-- Data for analysis follows --

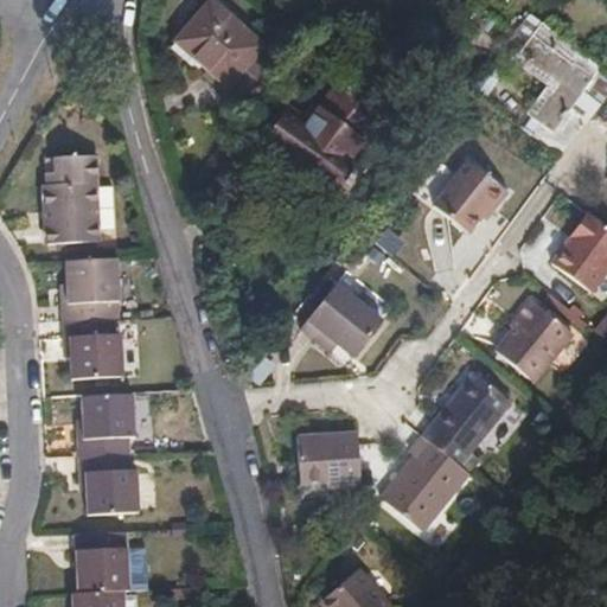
[(227,87),(260,48),(210,4),(176,42),(227,87)]
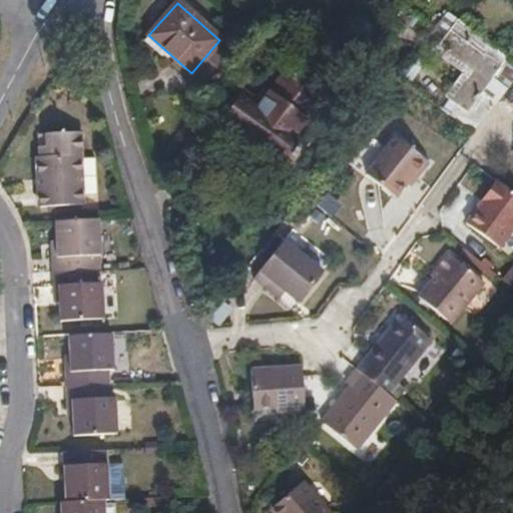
[(512,62),(448,14),(434,30),(444,37),(433,51),(461,74),(444,97),(454,105),(447,114),(473,133),(512,82),(512,62)]
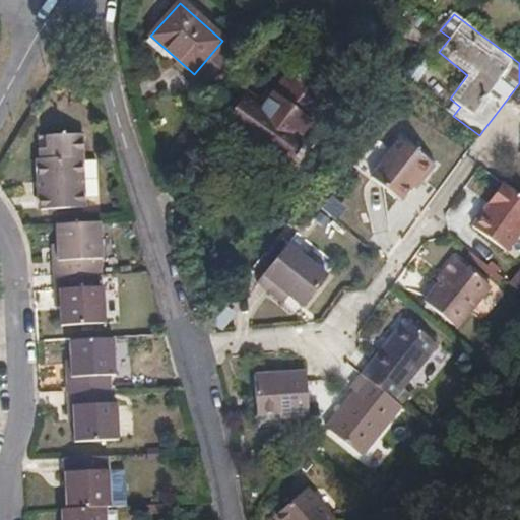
[(310,58),(295,78),(318,94),(331,72),(310,58)]
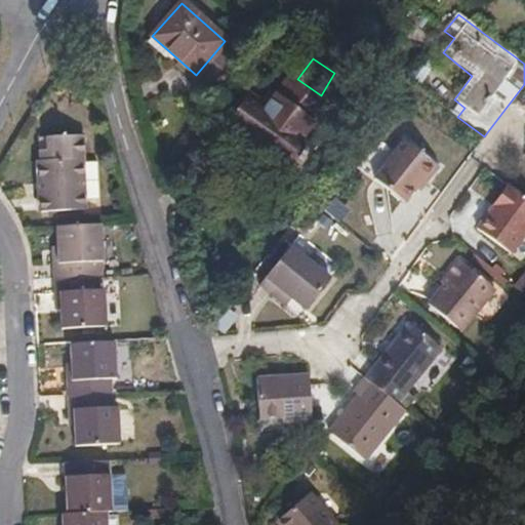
[(321,95),(297,79),(291,74),(264,109),(252,101),(234,126),(298,172),(317,147),(304,137),(329,102),(321,95)]
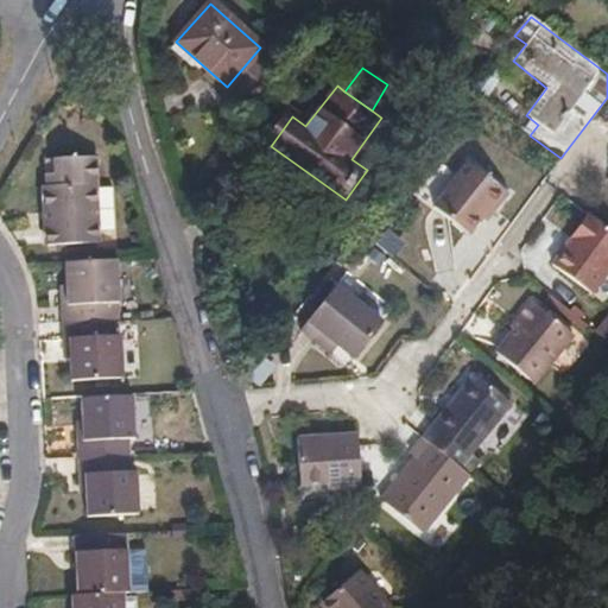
[(55,177),(45,178),(45,189),(43,190),(46,248),(100,245),(99,233),(114,232),(113,196),(96,196),(96,185),(95,181),(97,179),(96,160),(54,163),(55,177)]
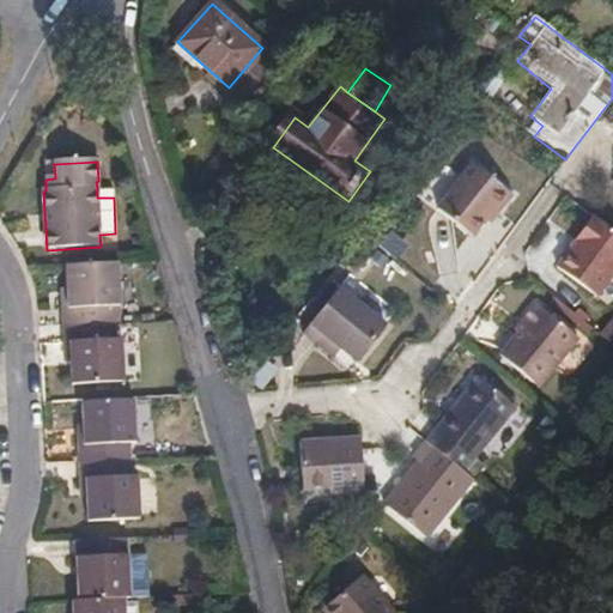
[(473,234),(484,219),(495,206),(501,211),(514,194),(475,162),(438,205),(473,234)]
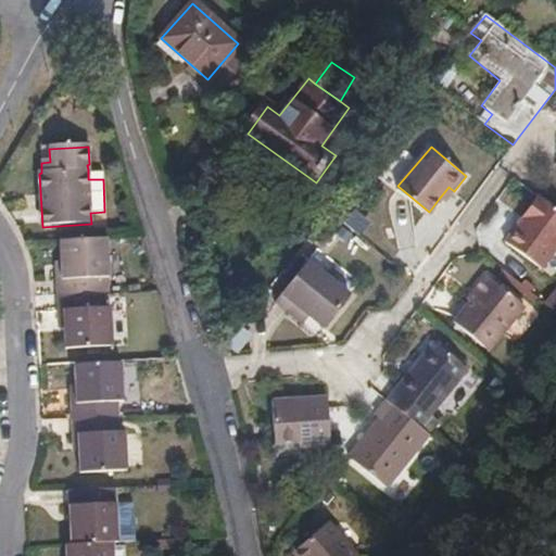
[(40,149),(41,163),(50,162),(49,149),(40,149)]
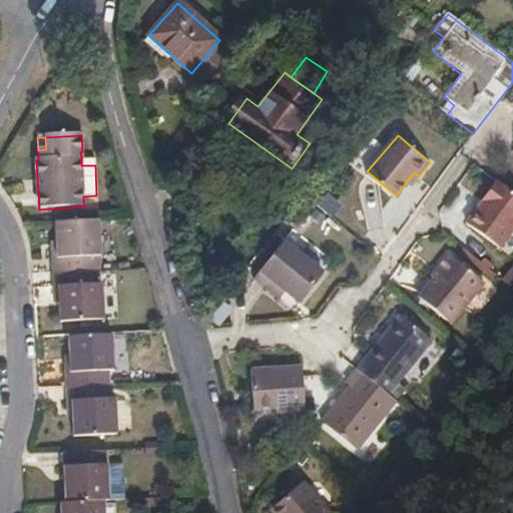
[(414,172),(405,183),(410,187),(419,176),(414,172)]
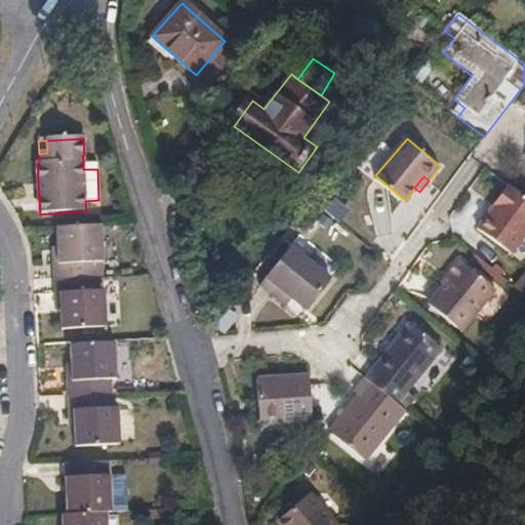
[(506,255),(524,228),(524,203),(503,188),(472,230),(506,255)]
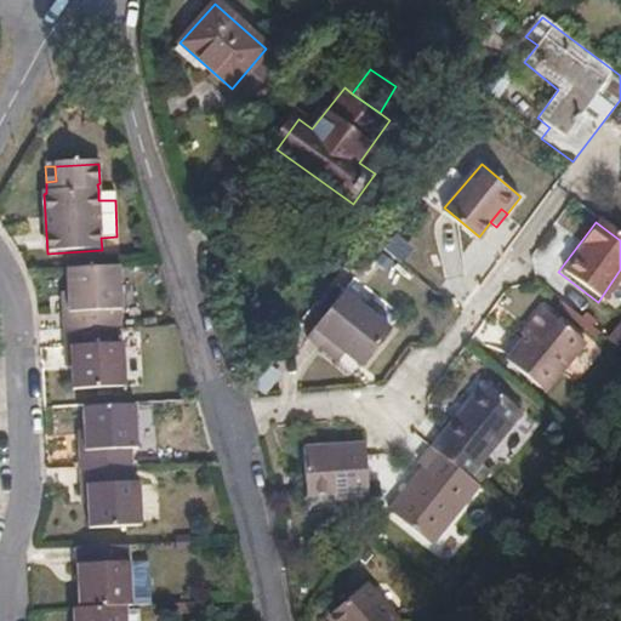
[(119,267),(67,271),(69,314),(63,315),(63,331),(117,329),(115,313),(121,312),(119,267)]
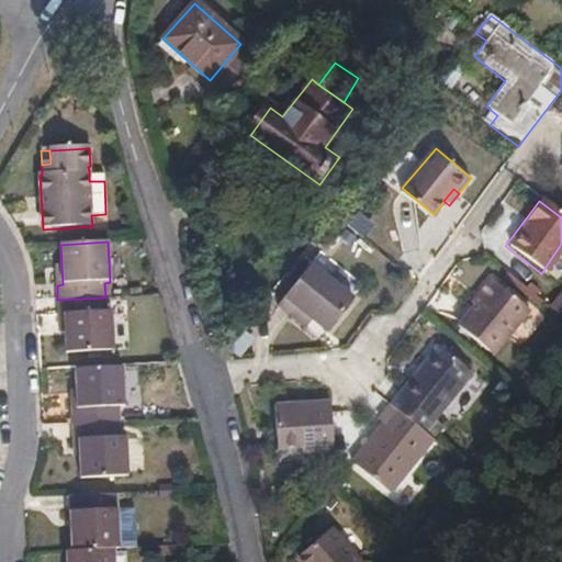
[(296,312),(310,323),(323,334),(349,302),(307,267),(273,307),(289,321),(296,312)]
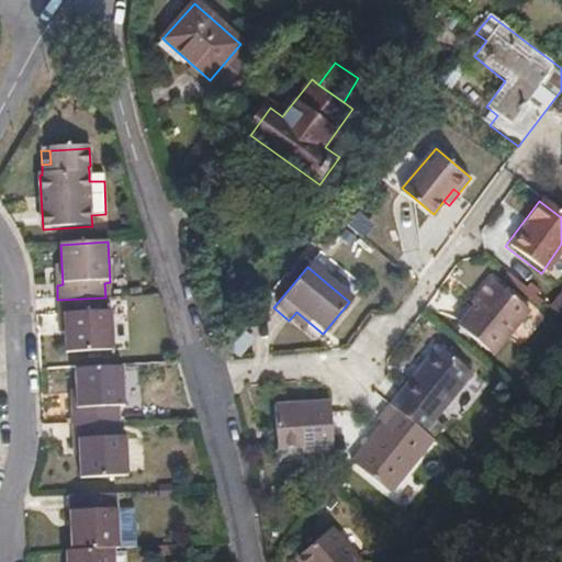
[(450,325),(487,351),(523,307),(483,276),(474,287),(475,292),(450,325)]
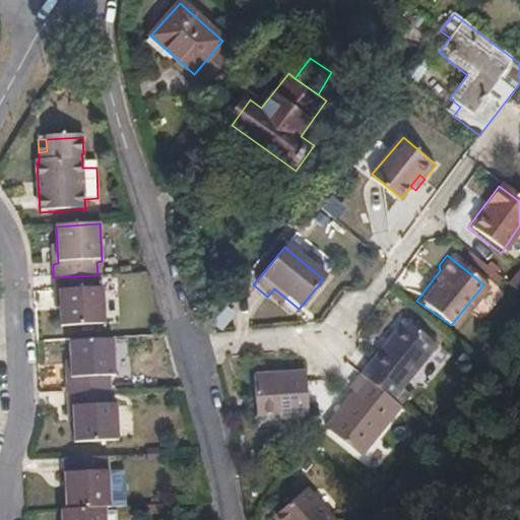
[(519,271),(516,268),(506,281),(519,293),(519,271)]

-- Data for analysis concluded --

Your objective: Write out the records above in full and exactly, with no pictures.

Expected answer:
[(227,87),(260,48),(210,4),(176,42),(227,87)]
[(512,62),(448,14),(434,30),(444,37),(433,51),(461,74),(444,97),(454,105),(447,114),(473,133),(512,82),(512,62)]
[(310,58),(295,78),(318,94),(331,72),(310,58)]
[(321,95),(297,79),(291,74),(264,109),(252,101),(234,126),(298,172),(317,147),(304,137),(329,102),(321,95)]
[(55,177),(45,178),(45,189),(43,190),(46,248),(100,245),(99,233),(114,232),(113,196),(96,196),(96,185),(95,181),(97,179),(96,160),(54,163),(55,177)]
[(473,234),(484,219),(495,206),(501,211),(514,194),(475,162),(438,205),(473,234)]
[(40,149),(41,163),(50,162),(49,149),(40,149)]
[(414,172),(405,183),(410,187),(419,176),(414,172)]
[(506,255),(524,228),(524,203),(503,188),(472,230),(506,255)]
[(119,267),(67,271),(69,314),(63,315),(63,331),(117,329),(115,313),(121,312),(119,267)]
[(296,312),(310,323),(323,334),(349,302),(307,267),(273,307),(289,321),(296,312)]
[(450,325),(487,351),(523,307),(483,276),(474,287),(475,292),(450,325)]
[(519,271),(516,268),(506,281),(519,293),(519,271)]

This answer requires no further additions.